### Given request
Convert every item below into a numbered list, leaving out any blank lines.

○ ○ ○

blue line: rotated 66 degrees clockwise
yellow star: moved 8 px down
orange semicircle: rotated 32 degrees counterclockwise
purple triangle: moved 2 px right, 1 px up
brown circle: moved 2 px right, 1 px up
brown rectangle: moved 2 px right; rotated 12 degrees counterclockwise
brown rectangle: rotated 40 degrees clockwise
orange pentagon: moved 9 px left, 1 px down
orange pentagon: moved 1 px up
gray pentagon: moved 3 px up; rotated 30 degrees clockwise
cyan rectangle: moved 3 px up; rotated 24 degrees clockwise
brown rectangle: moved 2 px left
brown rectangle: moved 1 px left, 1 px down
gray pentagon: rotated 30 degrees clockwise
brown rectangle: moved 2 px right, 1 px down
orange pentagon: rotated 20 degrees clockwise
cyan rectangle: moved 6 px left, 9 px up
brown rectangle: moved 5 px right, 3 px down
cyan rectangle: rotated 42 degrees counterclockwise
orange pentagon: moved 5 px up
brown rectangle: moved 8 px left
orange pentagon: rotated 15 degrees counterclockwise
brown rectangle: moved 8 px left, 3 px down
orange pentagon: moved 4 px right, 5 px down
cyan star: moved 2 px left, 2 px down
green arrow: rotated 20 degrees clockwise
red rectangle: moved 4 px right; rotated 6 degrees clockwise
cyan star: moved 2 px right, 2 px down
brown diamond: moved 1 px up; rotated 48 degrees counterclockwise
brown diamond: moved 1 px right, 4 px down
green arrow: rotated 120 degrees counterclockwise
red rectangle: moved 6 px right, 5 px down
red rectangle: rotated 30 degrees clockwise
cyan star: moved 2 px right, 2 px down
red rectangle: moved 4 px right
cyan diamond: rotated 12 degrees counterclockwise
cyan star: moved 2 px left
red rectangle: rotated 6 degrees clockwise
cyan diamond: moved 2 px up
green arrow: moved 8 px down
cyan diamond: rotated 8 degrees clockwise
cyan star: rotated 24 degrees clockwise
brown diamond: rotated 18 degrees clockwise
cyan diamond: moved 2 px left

○ ○ ○

### Correct answer
1. blue line: rotated 66 degrees clockwise
2. yellow star: moved 8 px down
3. orange semicircle: rotated 32 degrees counterclockwise
4. purple triangle: moved 2 px right, 1 px up
5. brown circle: moved 2 px right, 1 px up
6. brown rectangle: moved 2 px right; rotated 12 degrees counterclockwise
7. brown rectangle: rotated 40 degrees clockwise
8. orange pentagon: moved 9 px left, 1 px down
9. orange pentagon: moved 1 px up
10. gray pentagon: moved 3 px up; rotated 30 degrees clockwise
11. cyan rectangle: moved 3 px up; rotated 24 degrees clockwise
12. brown rectangle: moved 2 px left
13. brown rectangle: moved 1 px left, 1 px down
14. gray pentagon: rotated 30 degrees clockwise
15. brown rectangle: moved 2 px right, 1 px down
16. orange pentagon: rotated 20 degrees clockwise
17. cyan rectangle: moved 6 px left, 9 px up
18. brown rectangle: moved 5 px right, 3 px down
19. cyan rectangle: rotated 42 degrees counterclockwise
20. orange pentagon: moved 5 px up
21. brown rectangle: moved 8 px left
22. orange pentagon: rotated 15 degrees counterclockwise
23. brown rectangle: moved 8 px left, 3 px down
24. orange pentagon: moved 4 px right, 5 px down
25. cyan star: moved 2 px left, 2 px down
26. green arrow: rotated 20 degrees clockwise
27. red rectangle: moved 4 px right; rotated 6 degrees clockwise
28. cyan star: moved 2 px right, 2 px down
29. brown diamond: moved 1 px up; rotated 48 degrees counterclockwise
30. brown diamond: moved 1 px right, 4 px down
31. green arrow: rotated 120 degrees counterclockwise
32. red rectangle: moved 6 px right, 5 px down
33. red rectangle: rotated 30 degrees clockwise
34. cyan star: moved 2 px right, 2 px down
35. red rectangle: moved 4 px right
36. cyan diamond: rotated 12 degrees counterclockwise
37. cyan star: moved 2 px left
38. red rectangle: rotated 6 degrees clockwise
39. cyan diamond: moved 2 px up
40. green arrow: moved 8 px down
41. cyan diamond: rotated 8 degrees clockwise
42. cyan star: rotated 24 degrees clockwise
43. brown diamond: rotated 18 degrees clockwise
44. cyan diamond: moved 2 px left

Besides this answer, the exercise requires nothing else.